• Activity
Copy the listing exactly, images excluded.

• Given material
<<<<

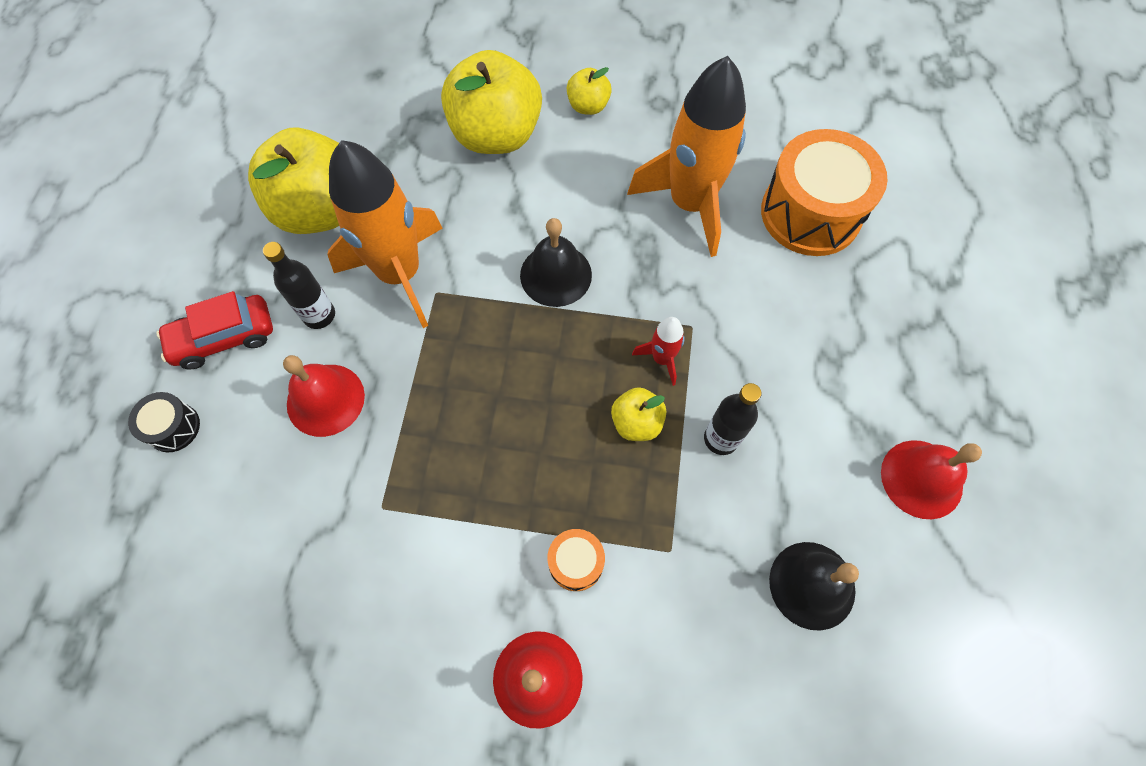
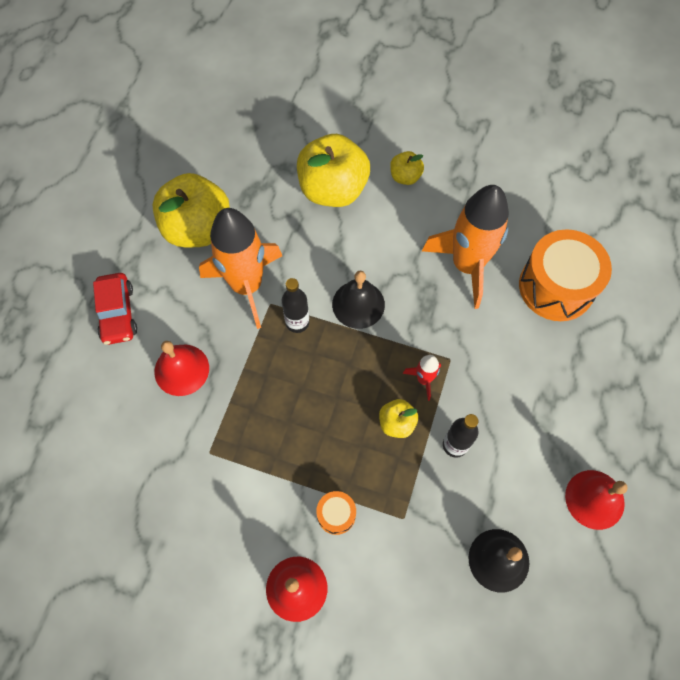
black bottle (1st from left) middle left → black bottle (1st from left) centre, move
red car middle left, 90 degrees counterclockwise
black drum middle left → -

>>>>

• Exercise answer
black bottle (1st from left) middle left → black bottle (1st from left) centre, move
red car middle left, 90 degrees counterclockwise
black drum middle left → -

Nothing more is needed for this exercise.